Select, from the material below, each line with "wallet" in it.

*** Opening of DATA TO USE ***

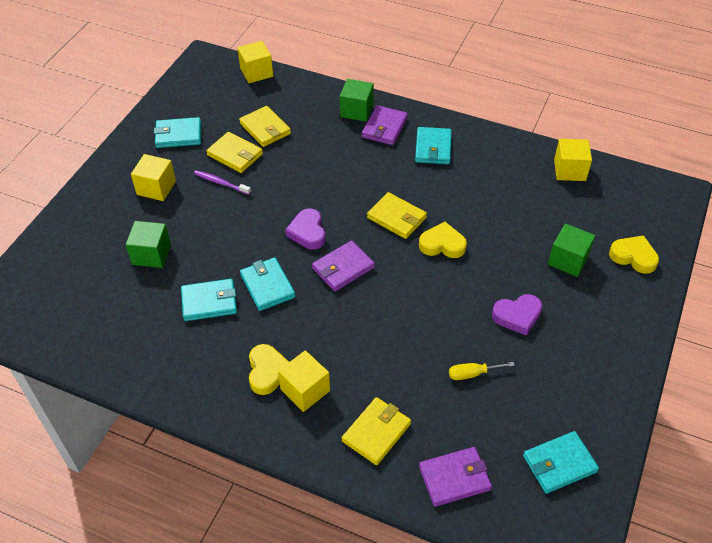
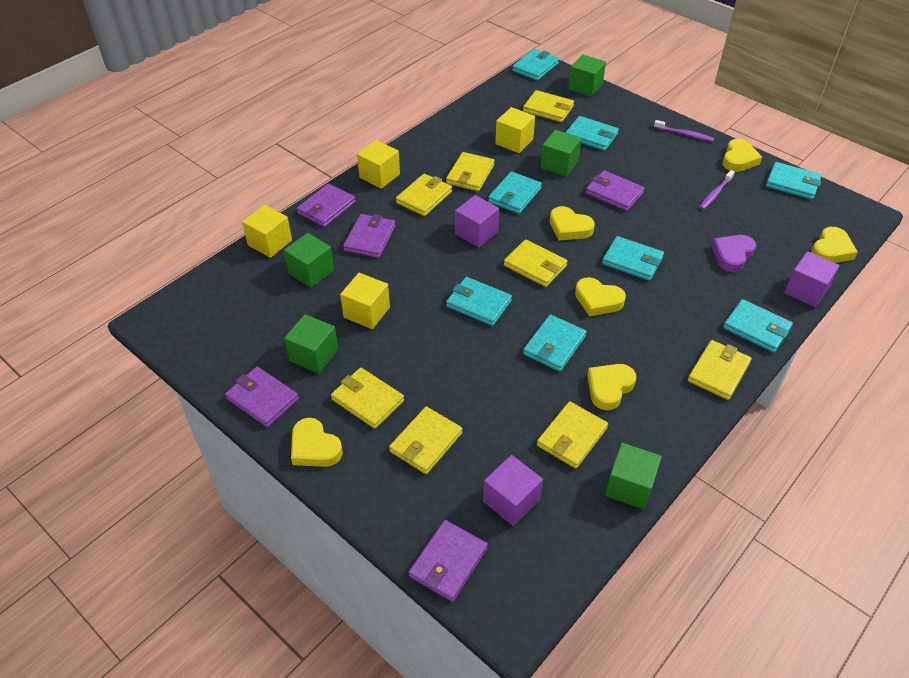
green cube: 3 -> 5
purple cube: 0 -> 3
purple heart: 2 -> 1
purple toothbrush: 1 -> 2
purple wallet: 3 -> 5
turquoise wallet: 5 -> 8
yellow heart: 3 -> 6
yellow screwdriver: 1 -> 0
yellow wallet: 4 -> 8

*** Close of DATA TO USE ***

__THE COMPLETED TASK__
purple wallet: 3 -> 5
turquoise wallet: 5 -> 8
yellow wallet: 4 -> 8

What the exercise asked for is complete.